*** Opening Records provided ***
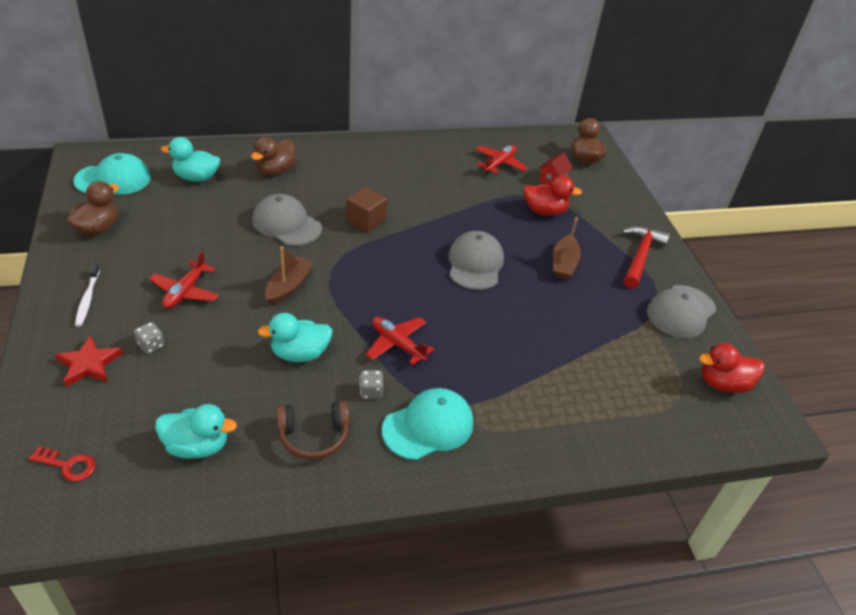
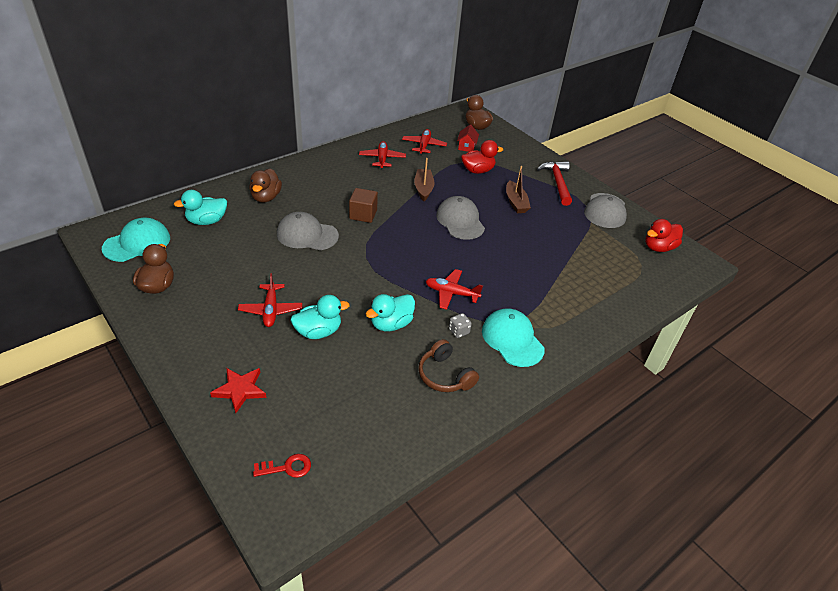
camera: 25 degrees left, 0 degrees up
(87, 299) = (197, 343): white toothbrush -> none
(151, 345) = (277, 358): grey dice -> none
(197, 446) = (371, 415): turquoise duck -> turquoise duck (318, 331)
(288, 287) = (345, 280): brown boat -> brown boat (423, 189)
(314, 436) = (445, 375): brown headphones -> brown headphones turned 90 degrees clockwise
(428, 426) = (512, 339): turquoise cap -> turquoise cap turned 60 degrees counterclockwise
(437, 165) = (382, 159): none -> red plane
*** Closing Records provided ***
Directions for this task
Output the data above in full and exactly, with every image left out.

Exercise solution
camera: 25 degrees left, 0 degrees up
(87, 299) = (197, 343): white toothbrush -> none
(151, 345) = (277, 358): grey dice -> none
(197, 446) = (371, 415): turquoise duck -> turquoise duck (318, 331)
(288, 287) = (345, 280): brown boat -> brown boat (423, 189)
(314, 436) = (445, 375): brown headphones -> brown headphones turned 90 degrees clockwise
(428, 426) = (512, 339): turquoise cap -> turquoise cap turned 60 degrees counterclockwise
(437, 165) = (382, 159): none -> red plane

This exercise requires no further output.